**** Supplied information ****
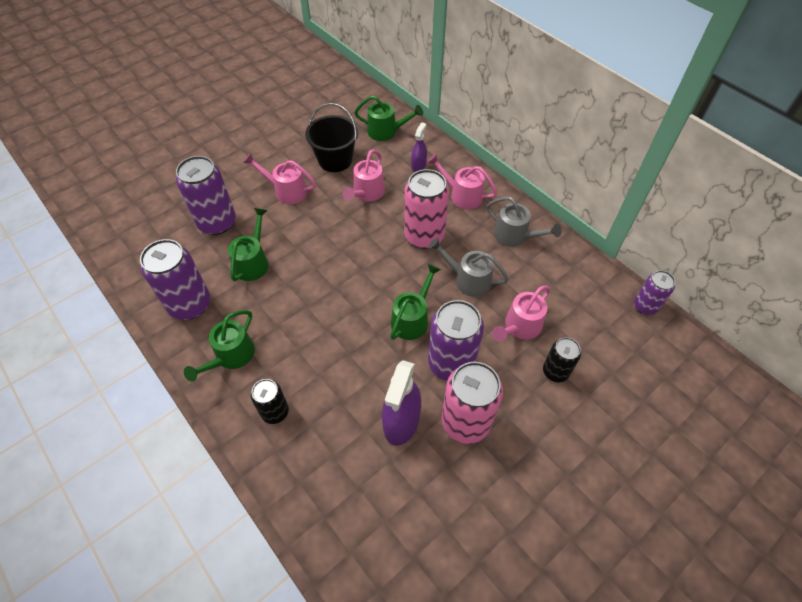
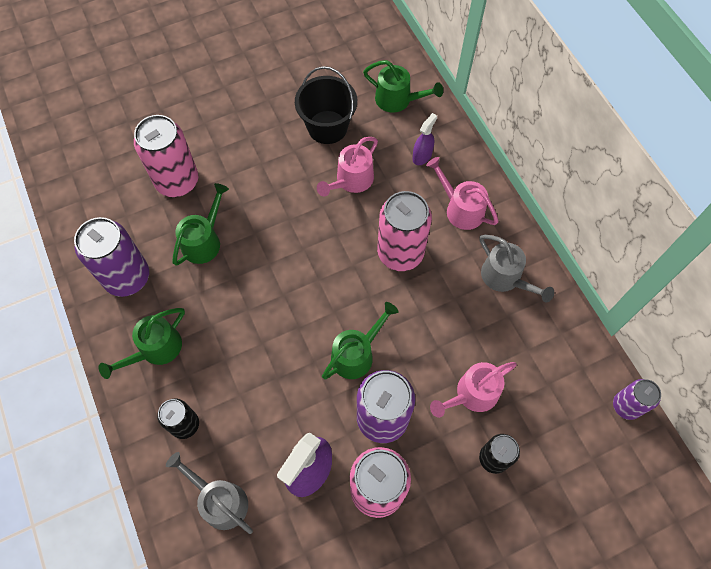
camera: 15 degrees right, 10 degrees up
purple can [176,156,236,235] -> pink can [134,115,198,197]
pink watering can [243,153,316,204] -> none
grey watering can [428,238,509,297] -> grey watering can moved to [166,452,253,534]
****
Exercise aim: Return the lines above that include the string "watering".

Result for this task:
pink watering can [243,153,316,204] -> none
grey watering can [428,238,509,297] -> grey watering can moved to [166,452,253,534]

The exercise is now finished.